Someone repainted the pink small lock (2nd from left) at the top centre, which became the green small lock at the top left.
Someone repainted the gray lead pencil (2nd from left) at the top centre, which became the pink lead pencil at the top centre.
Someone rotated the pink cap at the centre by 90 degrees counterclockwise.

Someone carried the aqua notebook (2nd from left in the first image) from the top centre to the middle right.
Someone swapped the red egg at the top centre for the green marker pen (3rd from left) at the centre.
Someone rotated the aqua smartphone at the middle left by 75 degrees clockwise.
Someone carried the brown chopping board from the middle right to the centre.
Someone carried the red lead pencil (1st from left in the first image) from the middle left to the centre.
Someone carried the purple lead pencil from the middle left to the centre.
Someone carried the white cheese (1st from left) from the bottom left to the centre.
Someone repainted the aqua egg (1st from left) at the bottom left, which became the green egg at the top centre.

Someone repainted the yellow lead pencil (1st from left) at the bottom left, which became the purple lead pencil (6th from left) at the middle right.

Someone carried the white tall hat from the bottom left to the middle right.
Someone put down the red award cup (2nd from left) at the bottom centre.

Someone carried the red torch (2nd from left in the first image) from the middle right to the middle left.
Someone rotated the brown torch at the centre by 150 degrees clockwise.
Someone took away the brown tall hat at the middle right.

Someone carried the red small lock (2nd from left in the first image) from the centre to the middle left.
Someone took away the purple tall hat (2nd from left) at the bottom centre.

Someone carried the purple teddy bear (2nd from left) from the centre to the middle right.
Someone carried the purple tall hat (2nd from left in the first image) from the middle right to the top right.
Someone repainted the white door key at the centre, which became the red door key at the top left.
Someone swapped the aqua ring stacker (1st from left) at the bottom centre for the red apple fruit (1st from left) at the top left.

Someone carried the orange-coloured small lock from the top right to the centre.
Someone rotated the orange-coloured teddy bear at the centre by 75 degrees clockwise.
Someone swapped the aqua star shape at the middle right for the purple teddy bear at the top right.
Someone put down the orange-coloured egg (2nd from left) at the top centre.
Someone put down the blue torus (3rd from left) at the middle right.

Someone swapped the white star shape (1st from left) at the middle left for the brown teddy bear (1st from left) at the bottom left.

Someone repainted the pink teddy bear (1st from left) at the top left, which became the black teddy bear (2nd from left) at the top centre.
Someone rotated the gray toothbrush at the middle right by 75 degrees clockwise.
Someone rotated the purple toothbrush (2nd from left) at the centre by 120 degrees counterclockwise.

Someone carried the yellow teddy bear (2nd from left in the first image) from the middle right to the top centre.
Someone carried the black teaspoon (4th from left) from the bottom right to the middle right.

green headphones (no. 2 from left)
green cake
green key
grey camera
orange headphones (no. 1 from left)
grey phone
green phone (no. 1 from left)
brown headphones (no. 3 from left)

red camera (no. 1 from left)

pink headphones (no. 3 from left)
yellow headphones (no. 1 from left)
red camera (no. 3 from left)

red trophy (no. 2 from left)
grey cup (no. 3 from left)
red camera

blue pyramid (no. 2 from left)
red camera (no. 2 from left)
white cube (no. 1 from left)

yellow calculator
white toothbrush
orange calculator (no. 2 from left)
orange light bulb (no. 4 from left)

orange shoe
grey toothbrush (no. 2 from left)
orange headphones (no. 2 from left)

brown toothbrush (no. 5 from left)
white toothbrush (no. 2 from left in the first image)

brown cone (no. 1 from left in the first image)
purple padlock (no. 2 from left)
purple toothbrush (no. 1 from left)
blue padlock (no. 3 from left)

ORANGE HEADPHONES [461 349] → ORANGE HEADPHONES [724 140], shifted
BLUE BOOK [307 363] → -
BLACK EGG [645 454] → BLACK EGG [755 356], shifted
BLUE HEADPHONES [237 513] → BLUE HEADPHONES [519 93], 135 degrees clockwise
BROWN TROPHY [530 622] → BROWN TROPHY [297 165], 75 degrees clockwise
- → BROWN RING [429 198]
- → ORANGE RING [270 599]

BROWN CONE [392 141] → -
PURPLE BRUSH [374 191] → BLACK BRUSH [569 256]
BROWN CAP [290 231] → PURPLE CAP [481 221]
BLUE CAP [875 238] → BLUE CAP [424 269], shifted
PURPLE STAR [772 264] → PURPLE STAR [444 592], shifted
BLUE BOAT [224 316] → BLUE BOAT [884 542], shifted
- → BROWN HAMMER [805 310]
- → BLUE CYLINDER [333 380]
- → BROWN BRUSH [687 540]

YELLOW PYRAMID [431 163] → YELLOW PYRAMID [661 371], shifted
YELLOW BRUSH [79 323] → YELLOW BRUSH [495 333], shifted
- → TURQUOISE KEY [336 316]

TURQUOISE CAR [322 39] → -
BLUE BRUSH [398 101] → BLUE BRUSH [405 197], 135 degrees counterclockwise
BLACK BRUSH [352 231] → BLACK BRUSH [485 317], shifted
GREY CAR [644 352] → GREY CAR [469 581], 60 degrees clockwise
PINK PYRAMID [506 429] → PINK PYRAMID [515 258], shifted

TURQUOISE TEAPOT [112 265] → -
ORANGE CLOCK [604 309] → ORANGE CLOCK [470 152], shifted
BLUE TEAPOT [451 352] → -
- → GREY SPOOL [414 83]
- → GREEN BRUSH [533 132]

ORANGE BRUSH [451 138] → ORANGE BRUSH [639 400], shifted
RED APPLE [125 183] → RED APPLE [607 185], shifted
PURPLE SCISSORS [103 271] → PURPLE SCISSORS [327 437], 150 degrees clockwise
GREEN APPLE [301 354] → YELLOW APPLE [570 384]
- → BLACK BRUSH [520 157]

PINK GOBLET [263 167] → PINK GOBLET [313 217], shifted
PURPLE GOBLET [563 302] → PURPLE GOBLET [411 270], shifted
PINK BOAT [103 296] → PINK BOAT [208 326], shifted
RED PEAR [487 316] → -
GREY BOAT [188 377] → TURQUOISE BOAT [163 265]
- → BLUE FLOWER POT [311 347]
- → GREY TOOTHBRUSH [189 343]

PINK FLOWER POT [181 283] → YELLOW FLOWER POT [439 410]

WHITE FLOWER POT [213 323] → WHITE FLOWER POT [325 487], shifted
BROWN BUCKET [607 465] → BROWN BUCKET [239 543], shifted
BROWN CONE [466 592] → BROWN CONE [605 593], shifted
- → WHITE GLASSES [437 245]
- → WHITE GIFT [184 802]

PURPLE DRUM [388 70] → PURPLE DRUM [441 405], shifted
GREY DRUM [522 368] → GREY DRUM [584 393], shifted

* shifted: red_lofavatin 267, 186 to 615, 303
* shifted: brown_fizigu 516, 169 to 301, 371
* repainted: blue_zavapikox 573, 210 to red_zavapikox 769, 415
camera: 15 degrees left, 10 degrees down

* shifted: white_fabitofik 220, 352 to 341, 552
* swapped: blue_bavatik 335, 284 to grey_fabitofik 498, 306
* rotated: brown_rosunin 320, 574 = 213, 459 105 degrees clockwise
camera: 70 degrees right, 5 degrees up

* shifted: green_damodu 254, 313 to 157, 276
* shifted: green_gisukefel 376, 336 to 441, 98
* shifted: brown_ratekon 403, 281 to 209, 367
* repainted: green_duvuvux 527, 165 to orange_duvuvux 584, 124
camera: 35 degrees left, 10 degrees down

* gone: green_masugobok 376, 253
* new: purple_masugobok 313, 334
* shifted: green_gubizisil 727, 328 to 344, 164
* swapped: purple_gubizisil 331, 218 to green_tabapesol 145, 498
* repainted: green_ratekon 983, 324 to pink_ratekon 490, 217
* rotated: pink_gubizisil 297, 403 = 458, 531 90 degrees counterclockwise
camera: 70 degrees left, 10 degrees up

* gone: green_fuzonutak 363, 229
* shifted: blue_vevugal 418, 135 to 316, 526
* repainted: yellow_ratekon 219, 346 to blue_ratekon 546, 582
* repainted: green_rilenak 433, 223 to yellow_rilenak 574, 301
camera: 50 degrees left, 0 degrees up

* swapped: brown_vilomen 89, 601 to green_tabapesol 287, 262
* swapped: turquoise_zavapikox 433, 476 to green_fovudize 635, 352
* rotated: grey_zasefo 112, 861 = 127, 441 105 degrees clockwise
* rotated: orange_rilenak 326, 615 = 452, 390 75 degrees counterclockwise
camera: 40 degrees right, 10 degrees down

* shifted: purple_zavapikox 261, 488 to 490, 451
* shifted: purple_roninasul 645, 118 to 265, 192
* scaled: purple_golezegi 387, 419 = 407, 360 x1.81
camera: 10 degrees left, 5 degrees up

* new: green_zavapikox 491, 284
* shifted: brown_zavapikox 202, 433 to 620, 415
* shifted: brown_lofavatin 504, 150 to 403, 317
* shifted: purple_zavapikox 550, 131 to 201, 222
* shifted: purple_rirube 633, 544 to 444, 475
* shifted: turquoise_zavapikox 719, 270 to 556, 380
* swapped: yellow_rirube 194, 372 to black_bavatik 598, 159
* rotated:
************
Please transcribe only the lines in the records above running from the line that has "BLUE HEADPHONES [237" through the line that has "- → BROWN RING [429 198]", both included, exactly as they appear.

BLUE HEADPHONES [237 513] → BLUE HEADPHONES [519 93], 135 degrees clockwise
BROWN TROPHY [530 622] → BROWN TROPHY [297 165], 75 degrees clockwise
- → BROWN RING [429 198]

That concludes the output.